**What to do:** Word-for-word transcription needed. Include every entry below but no pictures.

**Raw data:**
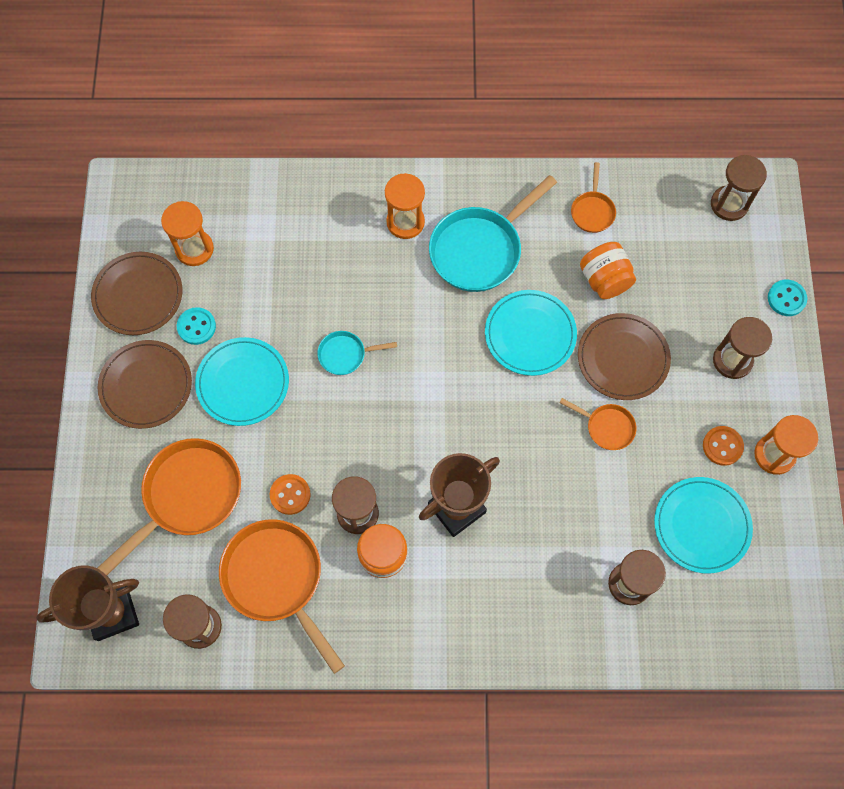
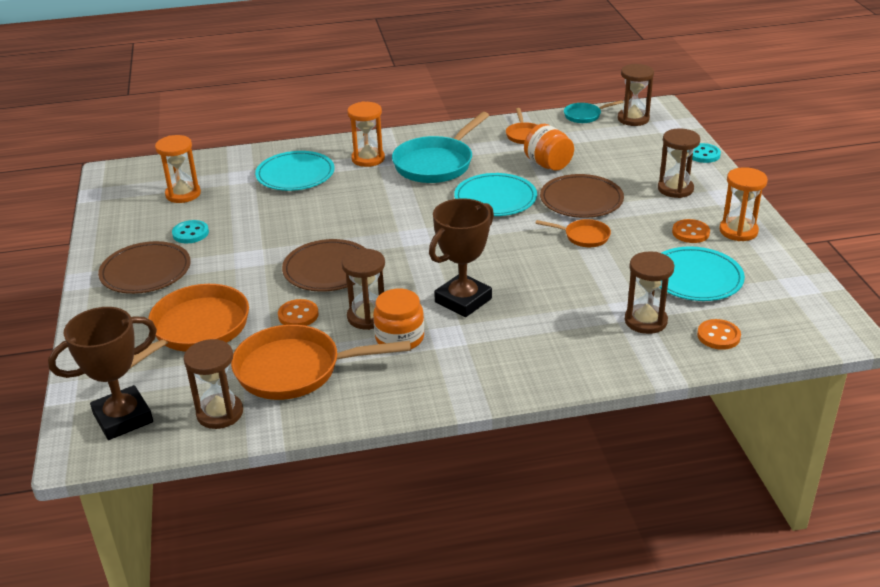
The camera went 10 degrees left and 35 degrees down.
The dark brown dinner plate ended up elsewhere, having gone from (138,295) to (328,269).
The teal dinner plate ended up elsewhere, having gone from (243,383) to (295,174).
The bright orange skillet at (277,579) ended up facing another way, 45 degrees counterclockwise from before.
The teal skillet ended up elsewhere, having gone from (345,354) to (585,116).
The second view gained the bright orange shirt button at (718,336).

**Solution for this problem:**
The camera went 10 degrees left and 35 degrees down.
The dark brown dinner plate ended up elsewhere, having gone from (138,295) to (328,269).
The teal dinner plate ended up elsewhere, having gone from (243,383) to (295,174).
The bright orange skillet at (277,579) ended up facing another way, 45 degrees counterclockwise from before.
The teal skillet ended up elsewhere, having gone from (345,354) to (585,116).
The second view gained the bright orange shirt button at (718,336).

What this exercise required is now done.